▸ What you are asked to do
Show each line of the data below that contains the string "none". Matches are case-sensitive.

▸ Supplied entries

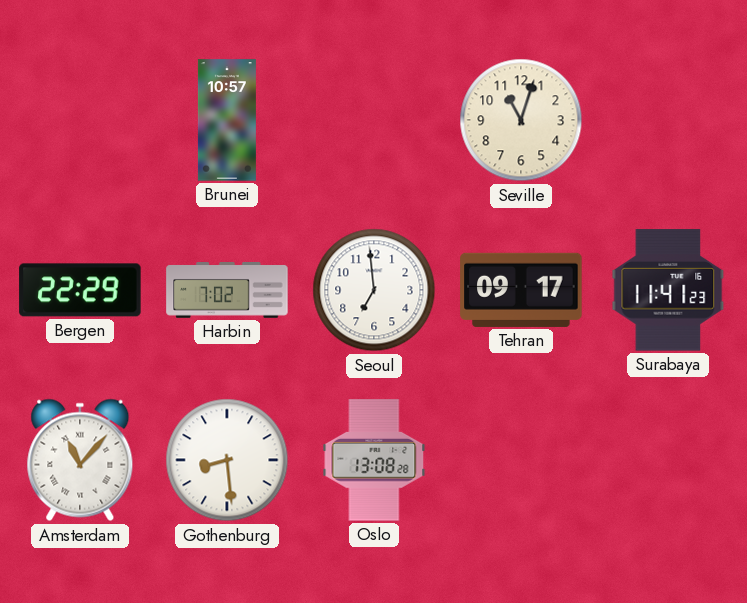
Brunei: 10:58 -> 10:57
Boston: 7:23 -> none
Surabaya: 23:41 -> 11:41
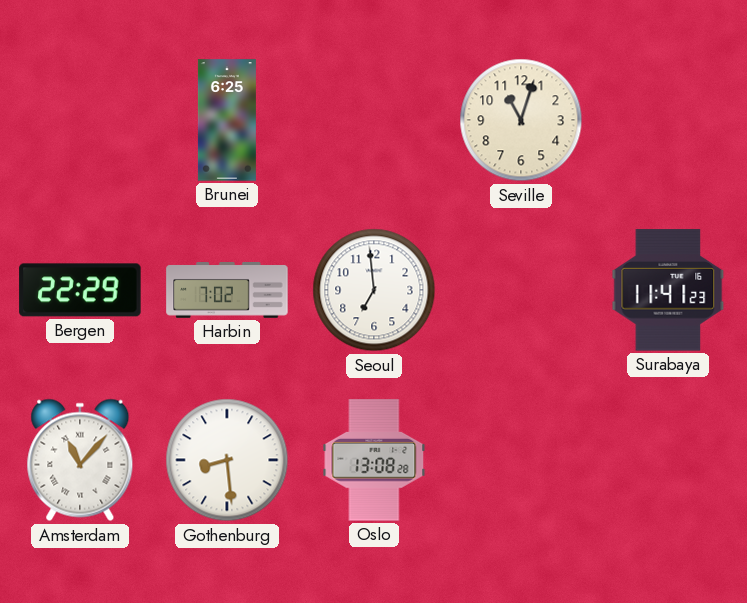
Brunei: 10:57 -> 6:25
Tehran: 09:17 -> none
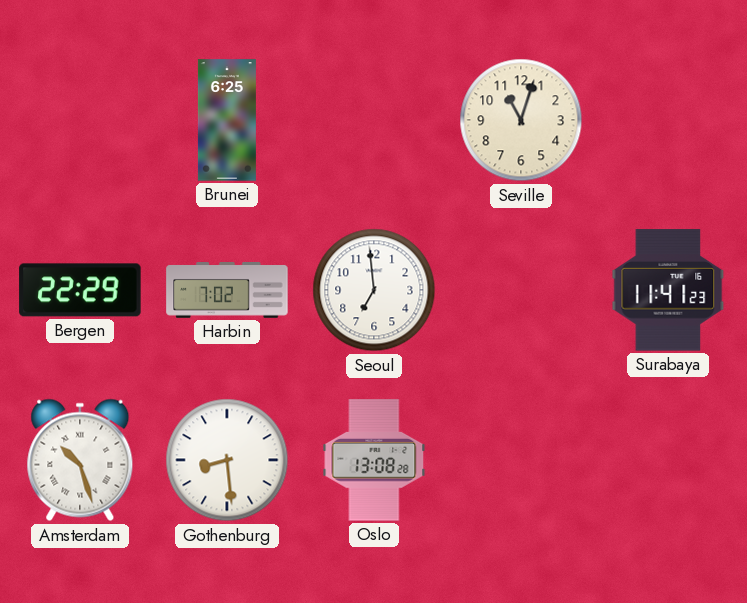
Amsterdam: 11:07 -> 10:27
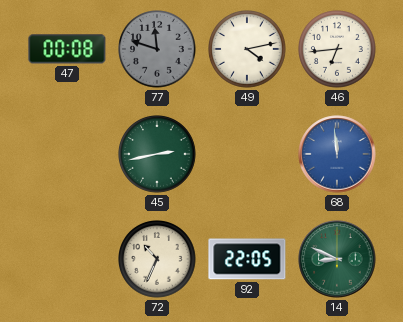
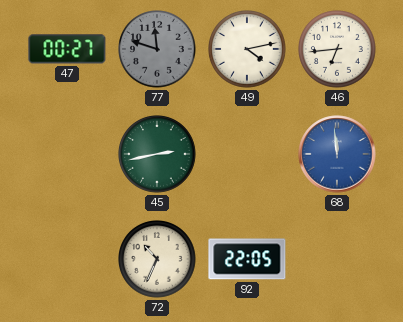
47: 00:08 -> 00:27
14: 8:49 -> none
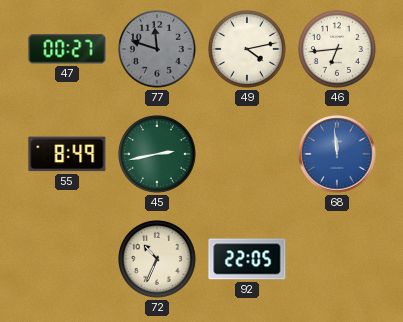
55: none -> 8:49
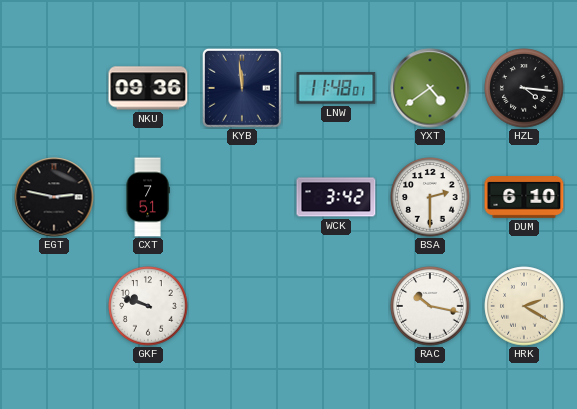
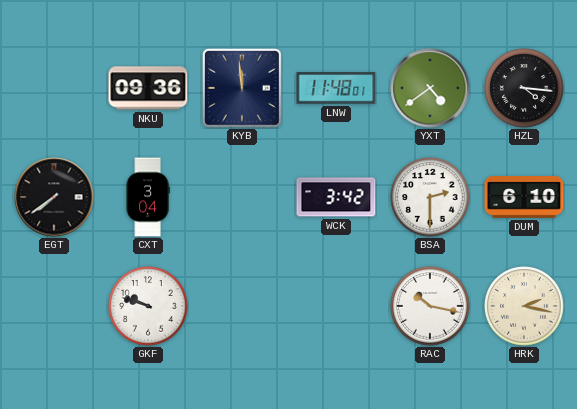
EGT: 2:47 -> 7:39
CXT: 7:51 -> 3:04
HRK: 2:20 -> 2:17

...

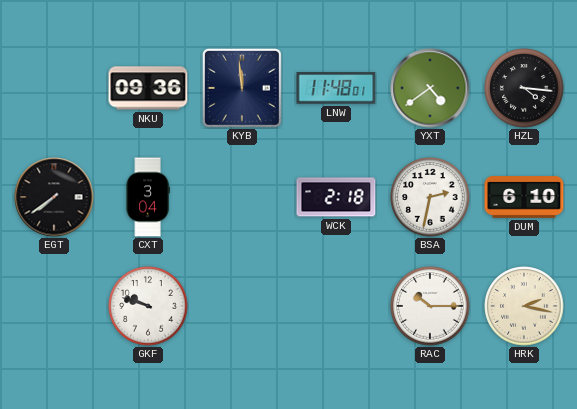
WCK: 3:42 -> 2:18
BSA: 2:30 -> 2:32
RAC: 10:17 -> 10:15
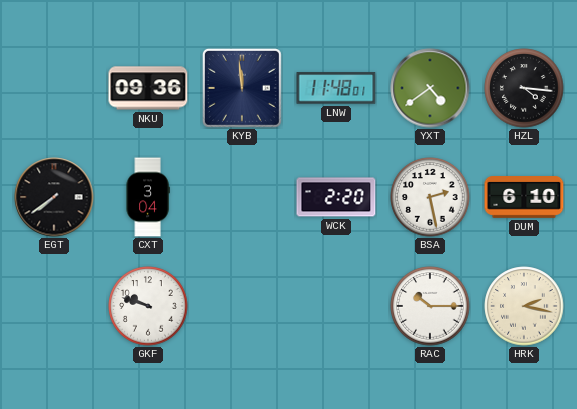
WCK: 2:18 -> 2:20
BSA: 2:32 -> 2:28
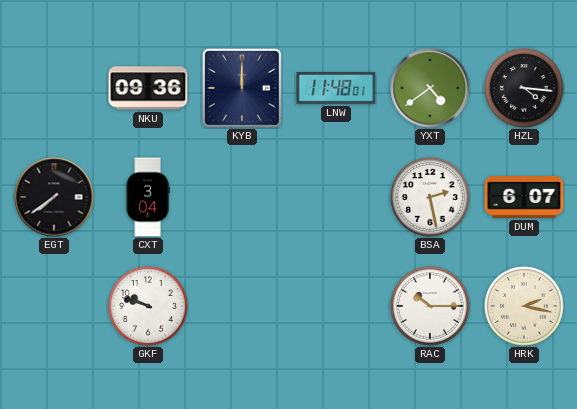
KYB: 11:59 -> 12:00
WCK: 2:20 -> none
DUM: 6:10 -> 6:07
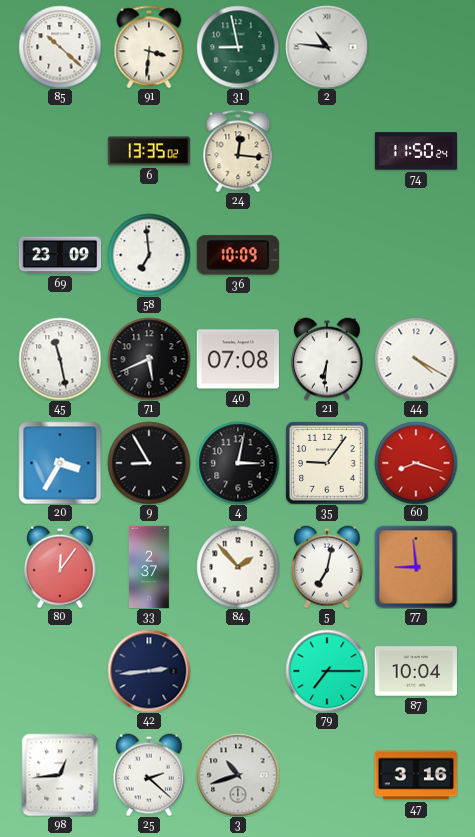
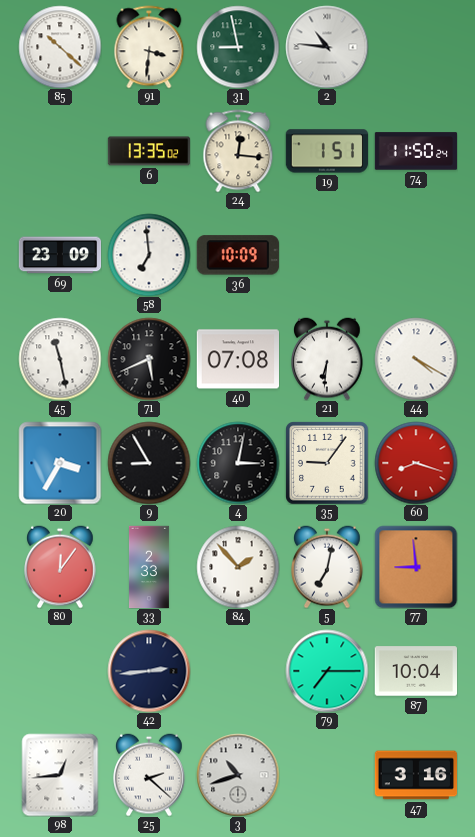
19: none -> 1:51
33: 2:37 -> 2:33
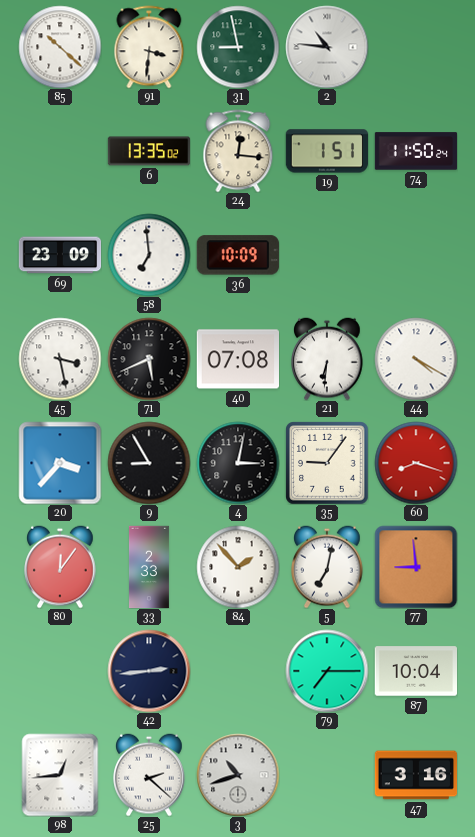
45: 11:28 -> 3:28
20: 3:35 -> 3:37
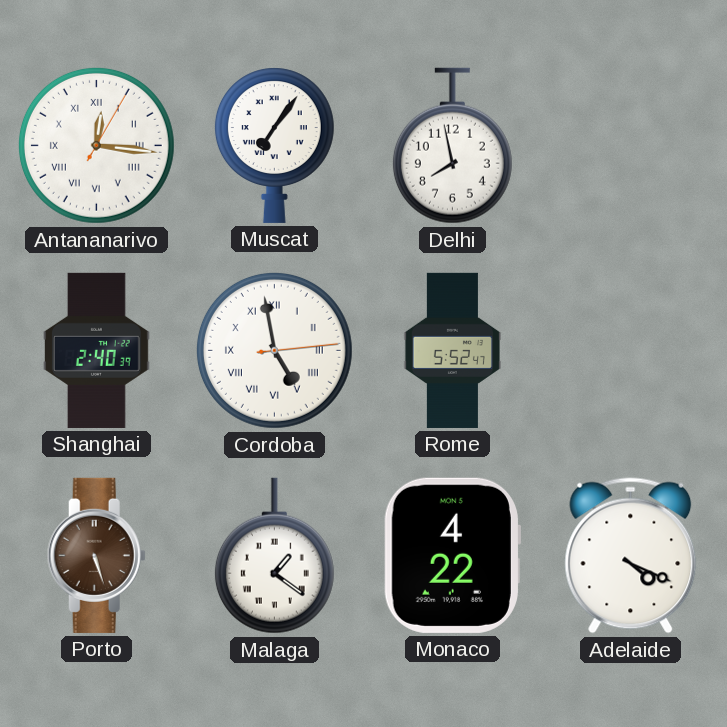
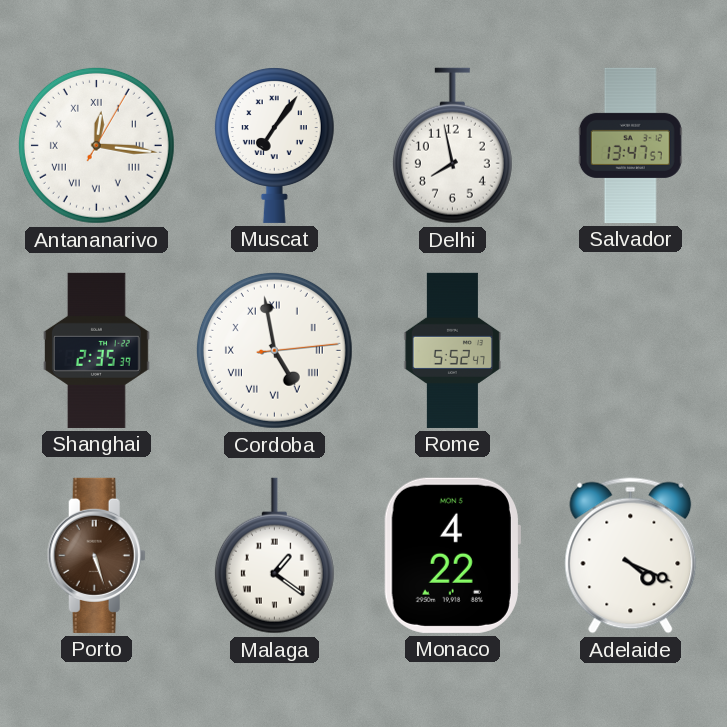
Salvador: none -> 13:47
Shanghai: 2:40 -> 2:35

▸ Response to this exercise
Boston: 7:23 -> none
Tehran: 09:17 -> none
14: 8:49 -> none
55: none -> 8:49
WCK: 2:20 -> none
19: none -> 1:51
Salvador: none -> 13:47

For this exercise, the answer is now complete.